Your instructions: Only the number is wanted: how many lines below include "black"?

Records:
↓↓↓

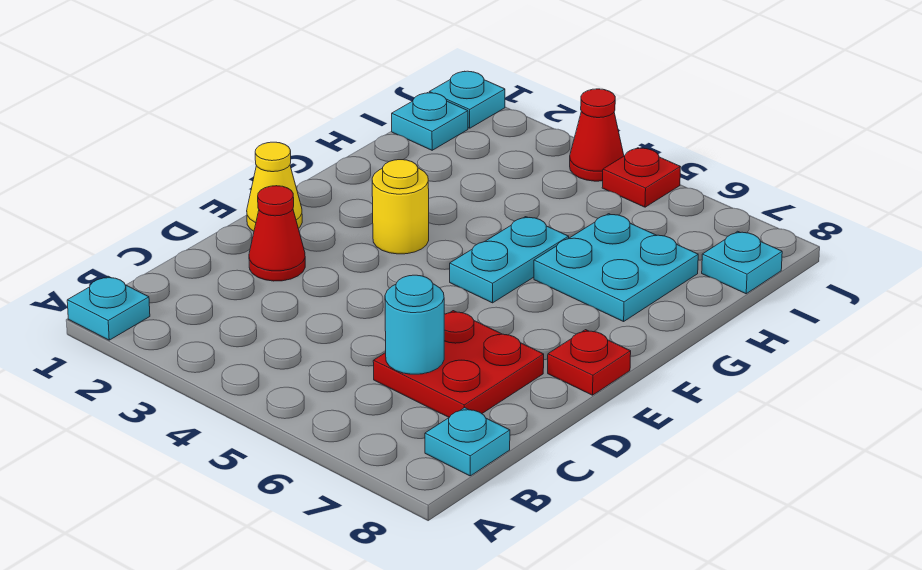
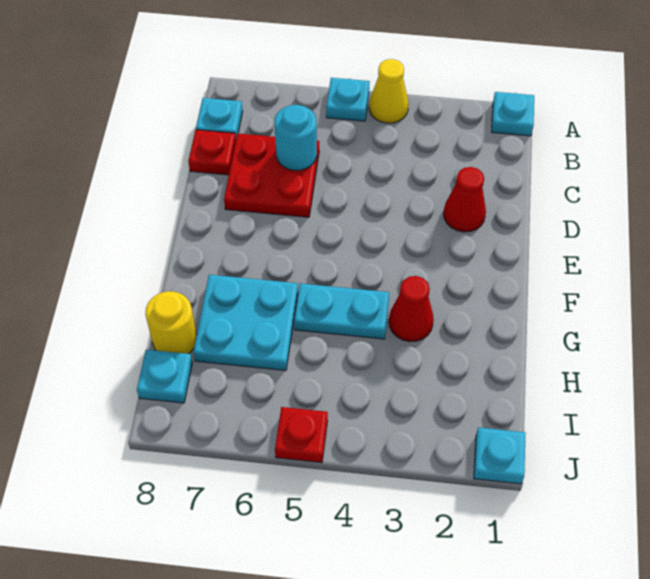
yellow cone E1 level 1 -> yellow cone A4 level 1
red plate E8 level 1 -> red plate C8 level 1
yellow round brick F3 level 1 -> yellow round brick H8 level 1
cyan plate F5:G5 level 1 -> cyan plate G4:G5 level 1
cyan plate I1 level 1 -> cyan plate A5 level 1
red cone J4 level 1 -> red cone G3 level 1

↑↑↑
↓↓↓

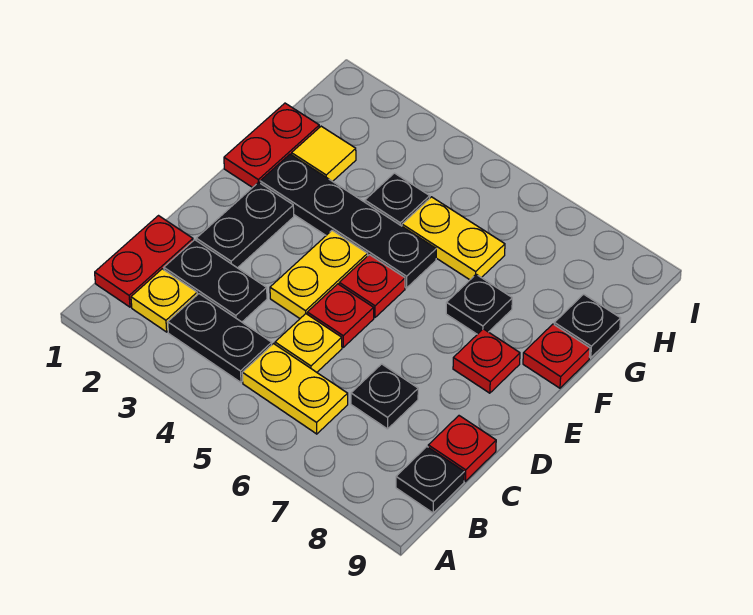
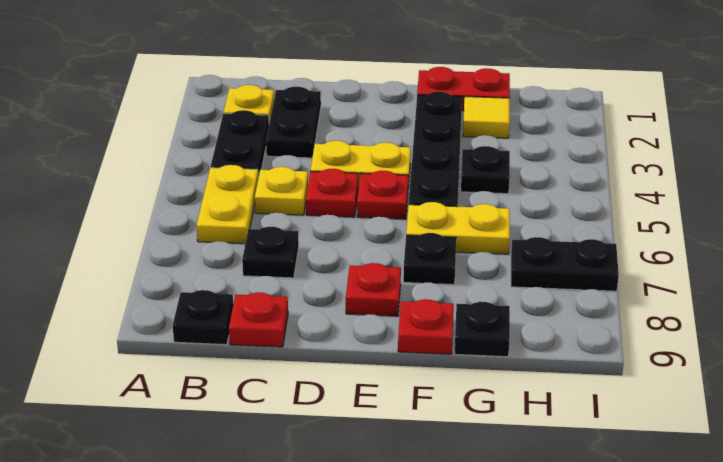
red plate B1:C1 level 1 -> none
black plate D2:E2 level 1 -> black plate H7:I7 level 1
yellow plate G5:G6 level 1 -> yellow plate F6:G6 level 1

↑↑↑
↓↓↓

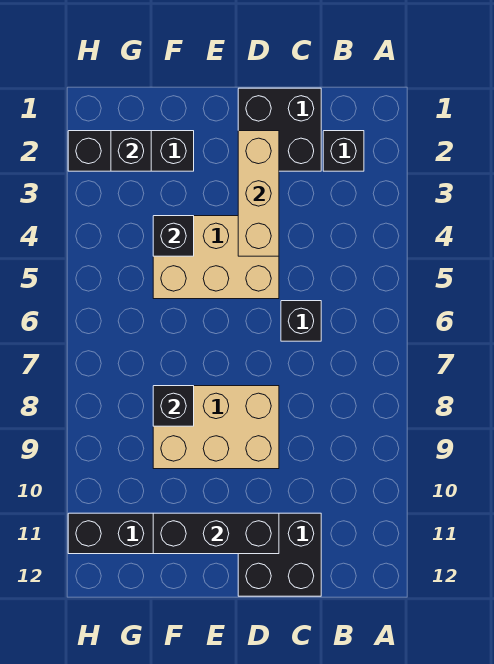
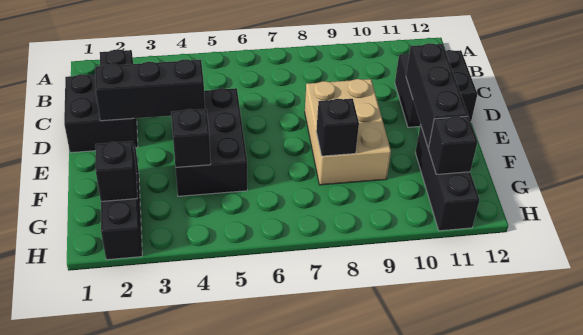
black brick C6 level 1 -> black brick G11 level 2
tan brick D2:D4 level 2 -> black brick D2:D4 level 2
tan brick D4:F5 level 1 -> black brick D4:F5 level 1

↑↑↑

Answer to this problem: 4